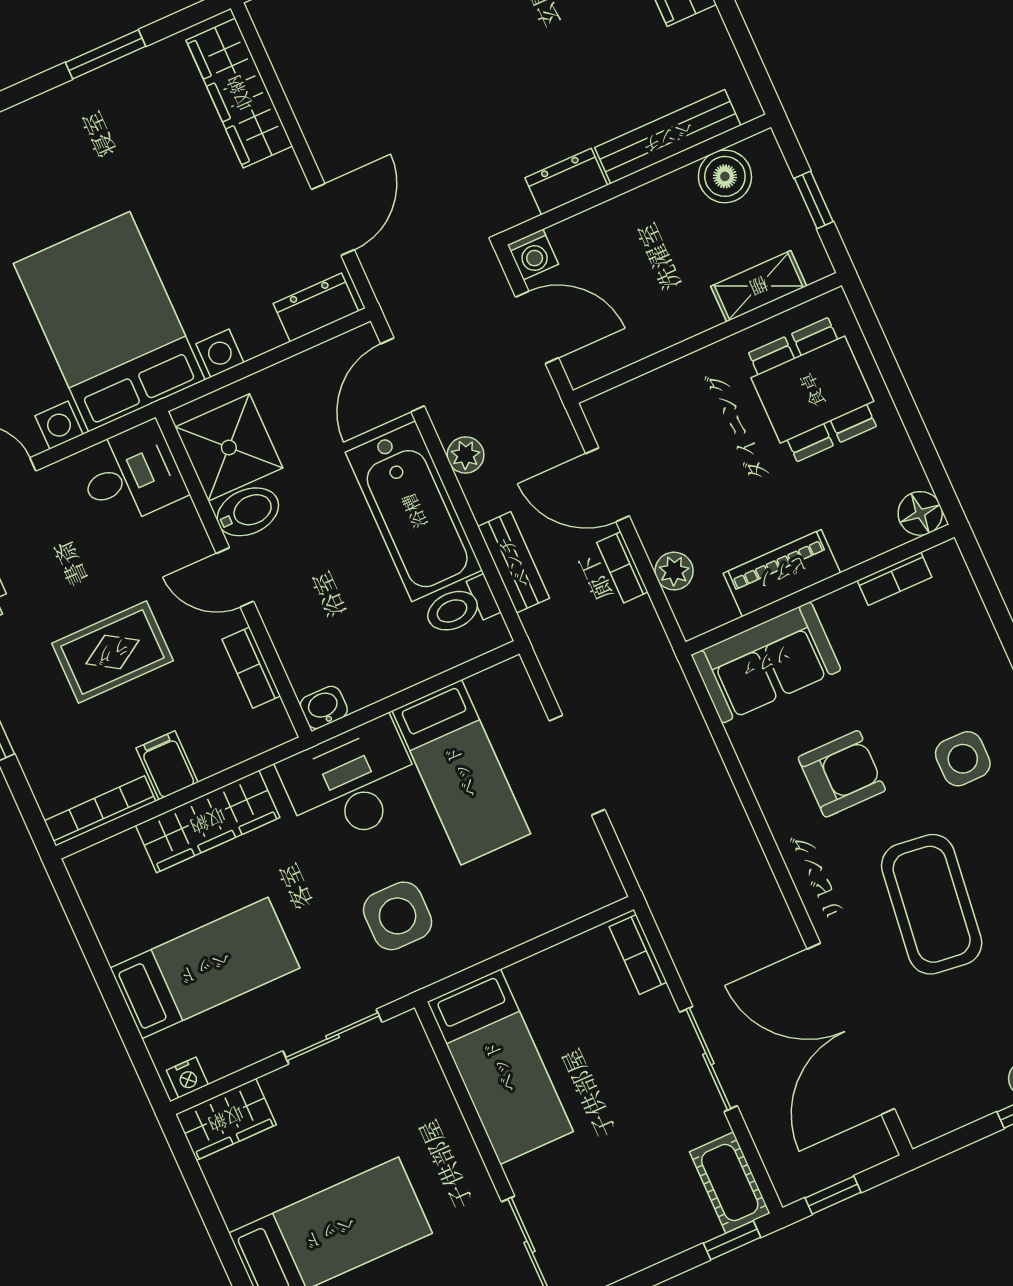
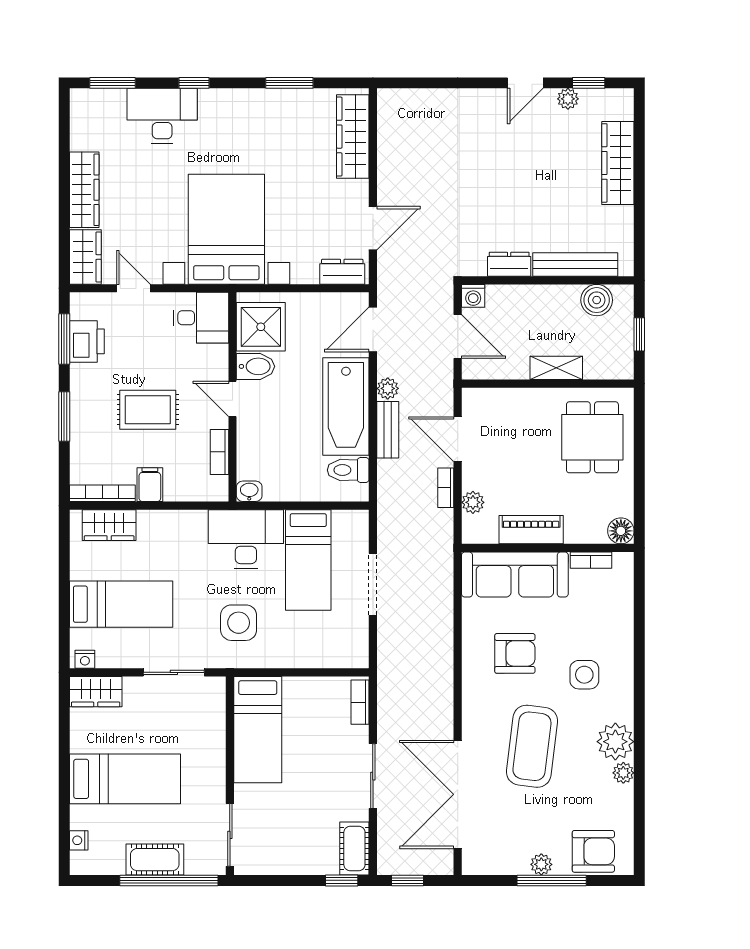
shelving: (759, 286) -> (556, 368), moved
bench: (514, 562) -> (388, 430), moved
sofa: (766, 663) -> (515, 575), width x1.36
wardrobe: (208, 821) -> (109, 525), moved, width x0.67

...

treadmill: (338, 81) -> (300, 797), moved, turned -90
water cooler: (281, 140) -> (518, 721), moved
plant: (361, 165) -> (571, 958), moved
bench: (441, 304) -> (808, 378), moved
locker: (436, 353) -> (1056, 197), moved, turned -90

• [Exercise description] Using the entries above, give again exactly the lines from the line holding "plant: (361, 165) -> (571, 958), moved" through the line holding "locker: (436, 353)". Include both end lines and nothing else.

• [Exercise output]
plant: (361, 165) -> (571, 958), moved
bench: (441, 304) -> (808, 378), moved
locker: (436, 353) -> (1056, 197), moved, turned -90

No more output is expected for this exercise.